**What the exercise asks:**
Nothing but the pictures may be left out. Restate the rest of the entries word for word.

(Scene images with change listings)

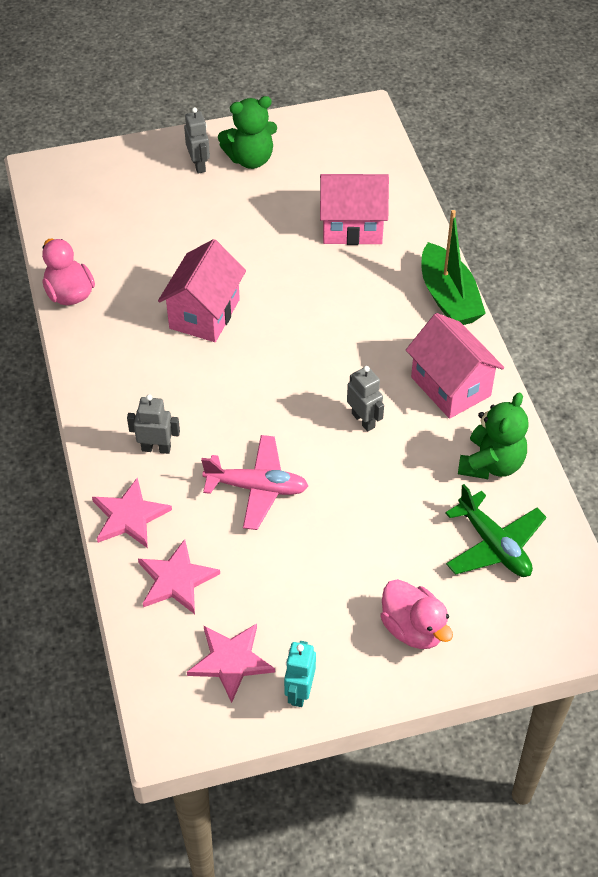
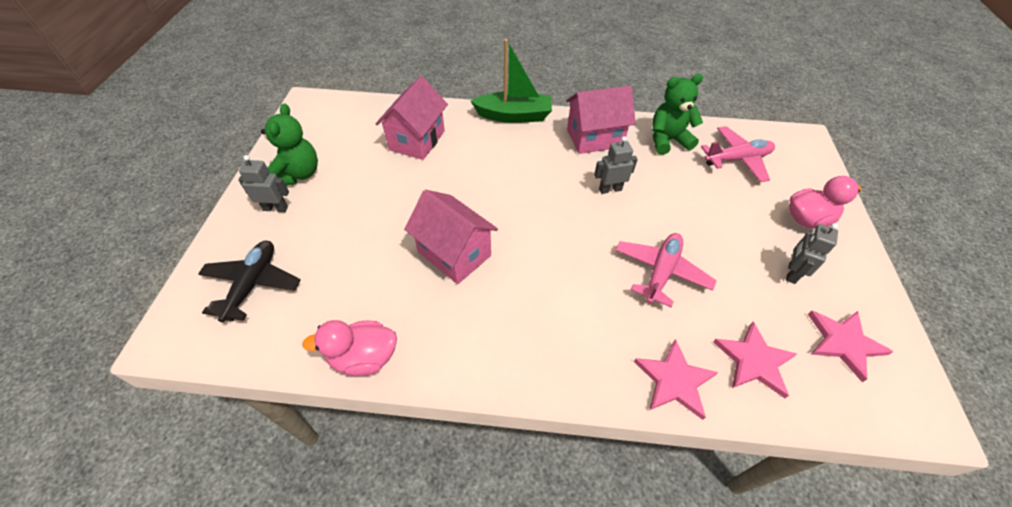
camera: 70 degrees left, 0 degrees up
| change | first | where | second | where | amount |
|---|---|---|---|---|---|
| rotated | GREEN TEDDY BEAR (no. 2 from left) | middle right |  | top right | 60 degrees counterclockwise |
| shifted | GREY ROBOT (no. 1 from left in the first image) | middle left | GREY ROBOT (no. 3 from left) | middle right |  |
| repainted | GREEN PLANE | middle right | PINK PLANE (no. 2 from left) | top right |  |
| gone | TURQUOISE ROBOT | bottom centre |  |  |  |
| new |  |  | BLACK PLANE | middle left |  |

**Solution to this exercise:**
camera: 70 degrees left, 0 degrees up
| change | first | where | second | where | amount |
|---|---|---|---|---|---|
| rotated | GREEN TEDDY BEAR (no. 2 from left) | middle right |  | top right | 60 degrees counterclockwise |
| shifted | GREY ROBOT (no. 1 from left in the first image) | middle left | GREY ROBOT (no. 3 from left) | middle right |  |
| repainted | GREEN PLANE | middle right | PINK PLANE (no. 2 from left) | top right |  |
| gone | TURQUOISE ROBOT | bottom centre |  |  |  |
| new |  |  | BLACK PLANE | middle left |  |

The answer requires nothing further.